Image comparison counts
*****

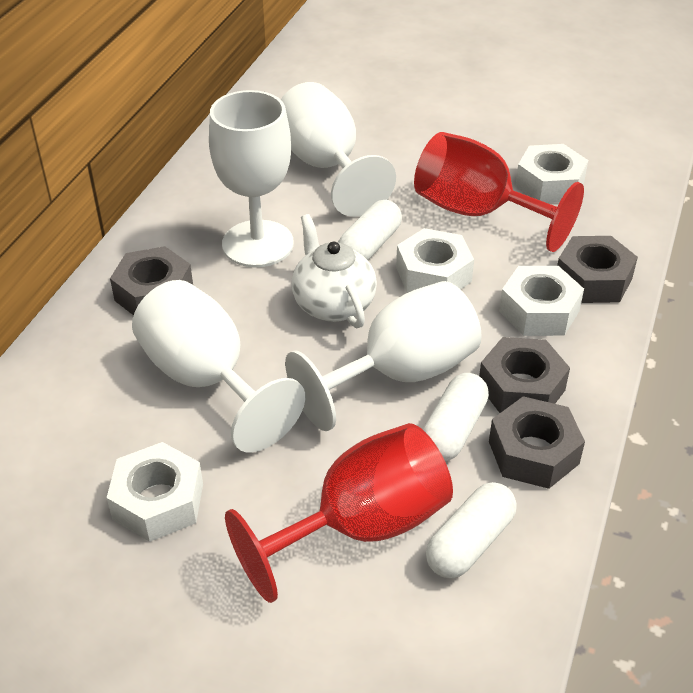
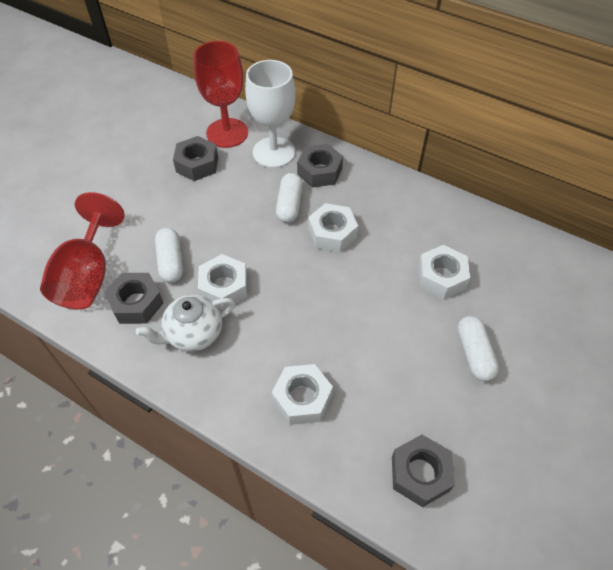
white goblet: [132,280,305,452] [209,90,294,267] [281,82,396,217] [285,281,482,431] = 4 -> [245,60,296,168] = 1

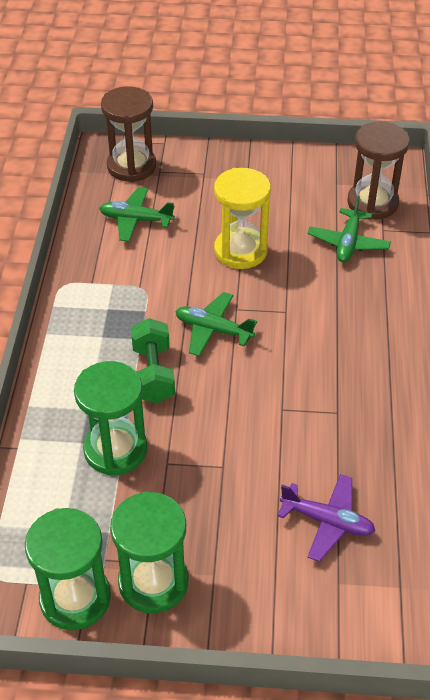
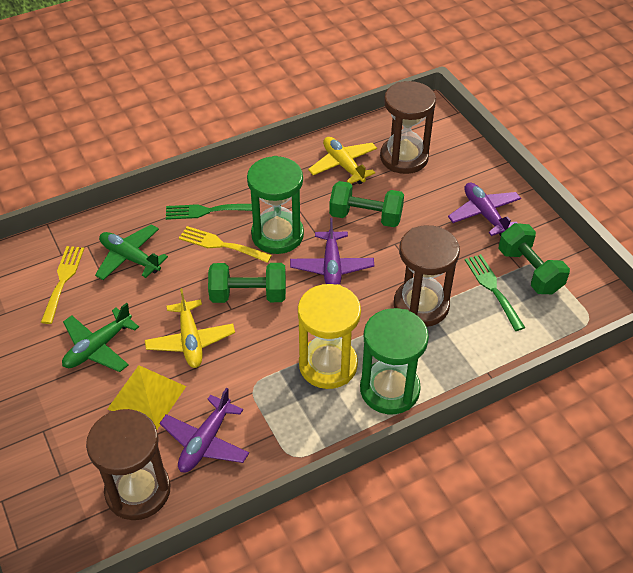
brown hourglass: [101,86,156,182] [347,122,410,220] = 2 -> [86,409,170,520] [380,81,436,174] [394,225,460,327] = 3
green dumbbell: [131,318,175,403] = 1 -> [208,263,286,303] [329,181,404,227] [499,223,570,294] = 3
green fork: none = 0 -> [166,204,252,220] [465,254,525,331] = 2
green hourglass: [25,508,111,630] [74,361,147,476] [110,491,188,613] = 3 -> [247,156,304,254] [360,308,429,414] = 2
green plane: [99,187,175,242] [175,292,257,356] [308,196,391,262] = 3 -> [62,303,139,372] [95,224,168,280] = 2
purple plane: [277,474,375,562] = 1 -> [159,388,249,472] [290,218,374,285] [448,182,521,236] = 3
yellow fork: none = 0 -> [41,246,84,324] [179,226,272,263] = 2
yellow plane: none = 0 -> [145,288,235,368] [308,137,377,184] = 2
yellow pyramid: none = 0 -> [107,365,186,429] = 1

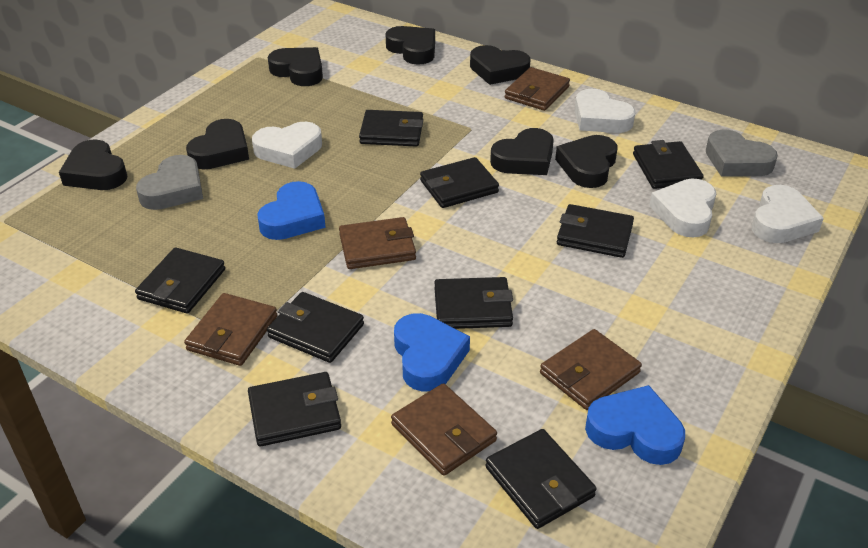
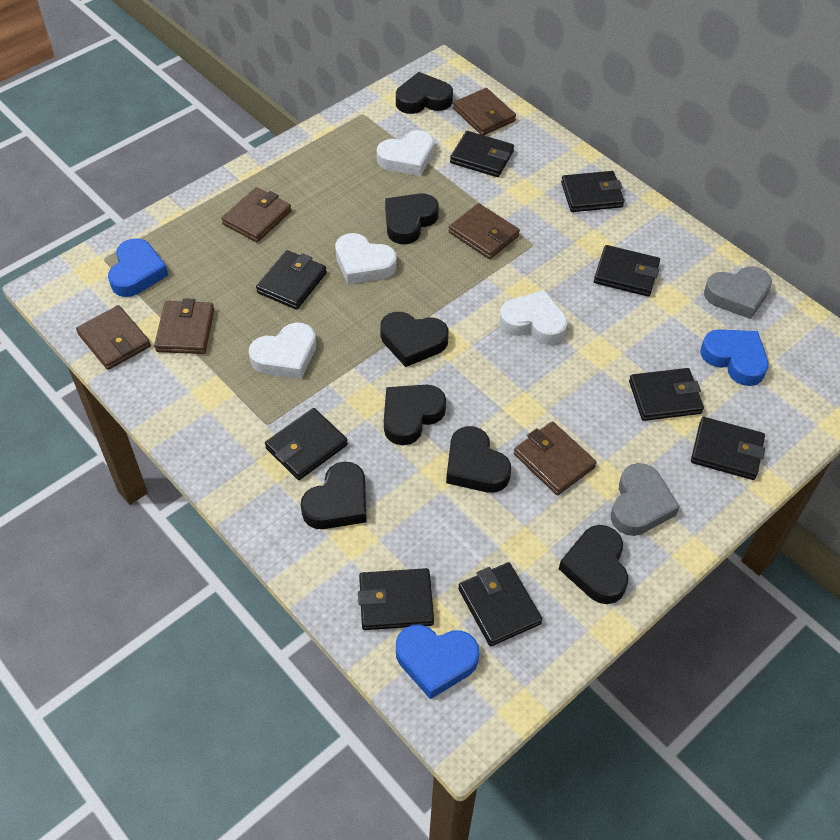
brown wallet: [184,293,277,366] [339,217,416,269] [391,383,497,476] [505,67,570,111] [540,329,642,410] = 5 -> [76,305,151,370] [154,298,214,354] [221,187,292,242] [449,203,520,259] [453,88,516,135] [514,421,597,495] = 6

*****

Activity
Using the entries above, return each line in which the word "green" occurs.

Exercise response
green dumbbell: [131,318,175,403] = 1 -> [208,263,286,303] [329,181,404,227] [499,223,570,294] = 3
green fork: none = 0 -> [166,204,252,220] [465,254,525,331] = 2
green hourglass: [25,508,111,630] [74,361,147,476] [110,491,188,613] = 3 -> [247,156,304,254] [360,308,429,414] = 2
green plane: [99,187,175,242] [175,292,257,356] [308,196,391,262] = 3 -> [62,303,139,372] [95,224,168,280] = 2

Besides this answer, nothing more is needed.